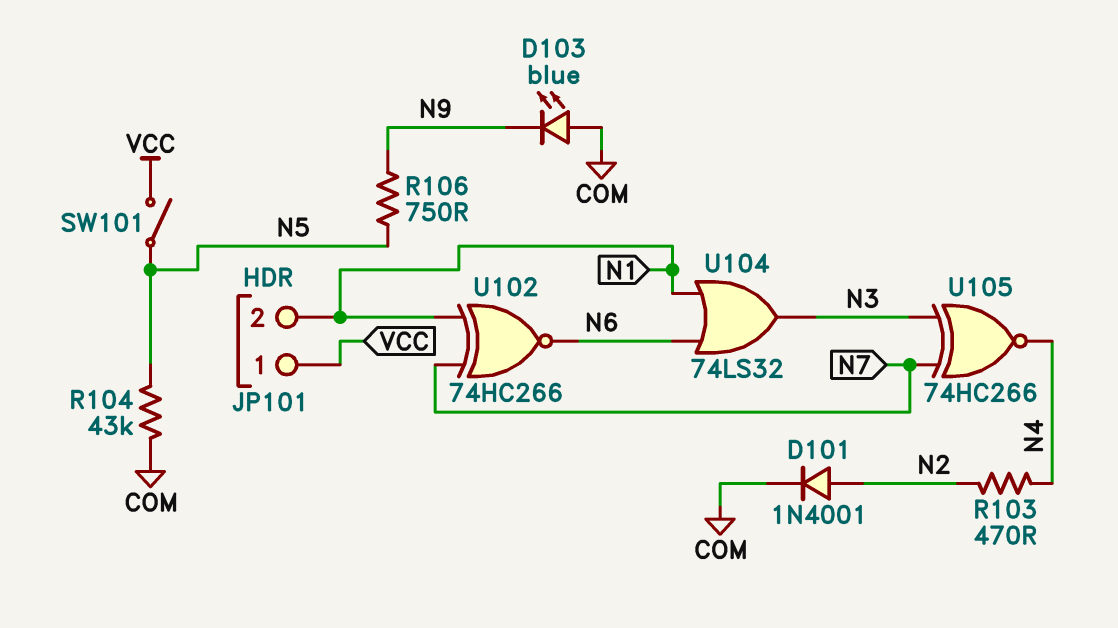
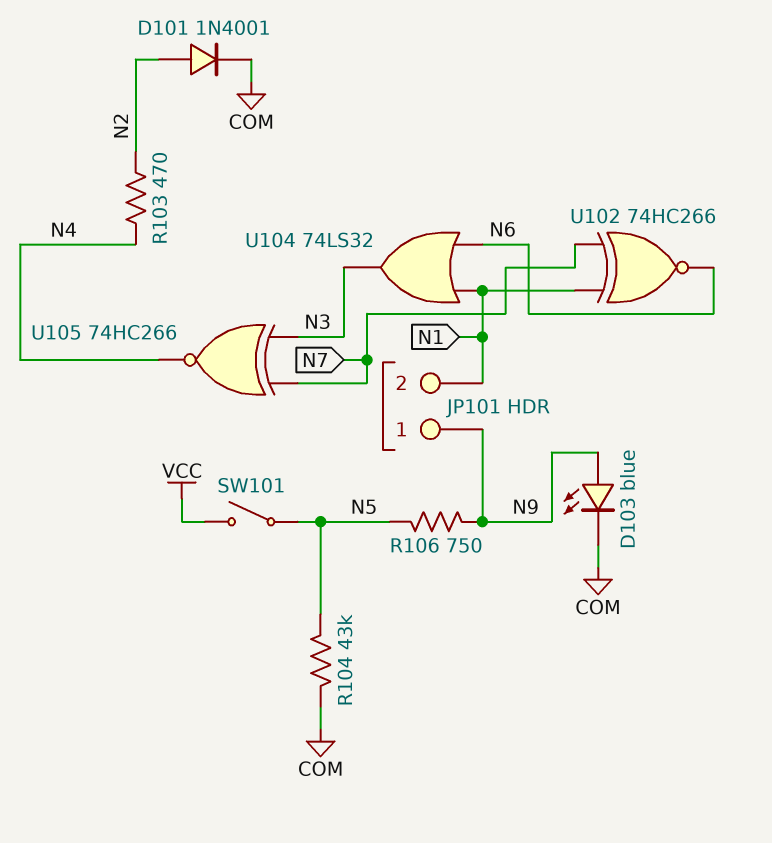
D103: LED blue (A COM, K N9) -> LED blue (A N9, K COM)
JP101 pin 1: VCC -> N9

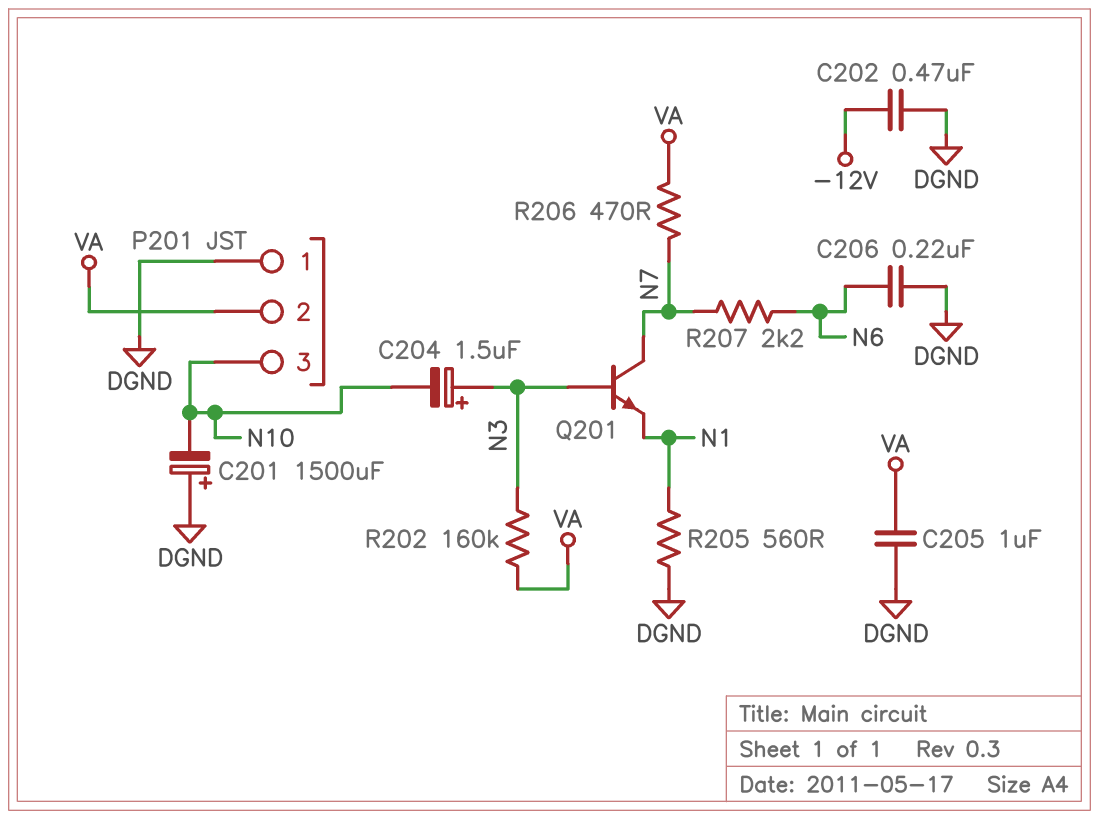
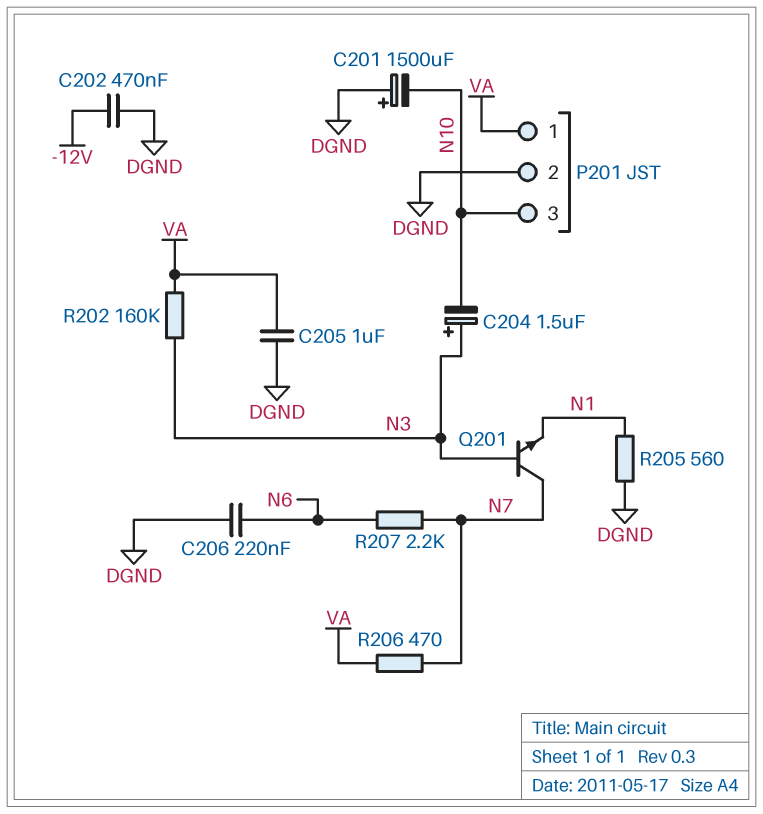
P201 pin 1: DGND -> VA
P201 pin 2: VA -> DGND

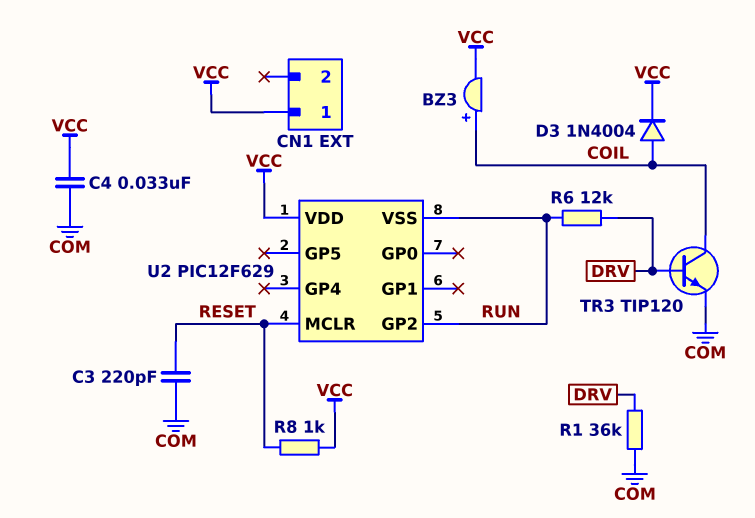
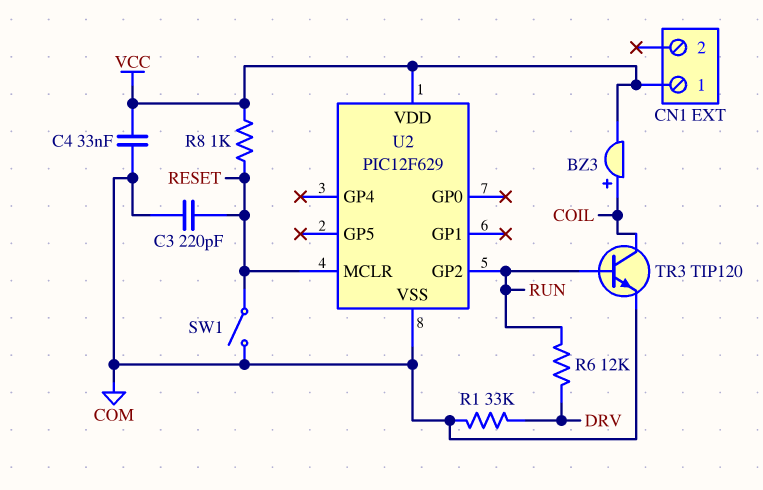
D3: diode 1N4004 (A COIL, K VCC) -> none
R1: 36k (COM, DRV) -> 33k (COM, DRV)
SW1: none -> switch (COM, RESET)
TR3: NPN TIP120 (B DRV, C COIL, E COM) -> NPN TIP120 (B RUN, C COIL, E COM)
U2 pin VSS: RUN -> COM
══════════
* _WHAT YOU ARE ASKED TO DO_:
Each record above should be repeated exactly, please, without pictures.

* _YOUR SOLUTION_:
D103: LED blue (A COM, K N9) -> LED blue (A N9, K COM)
JP101 pin 1: VCC -> N9

P201 pin 1: DGND -> VA
P201 pin 2: VA -> DGND

D3: diode 1N4004 (A COIL, K VCC) -> none
R1: 36k (COM, DRV) -> 33k (COM, DRV)
SW1: none -> switch (COM, RESET)
TR3: NPN TIP120 (B DRV, C COIL, E COM) -> NPN TIP120 (B RUN, C COIL, E COM)
U2 pin VSS: RUN -> COM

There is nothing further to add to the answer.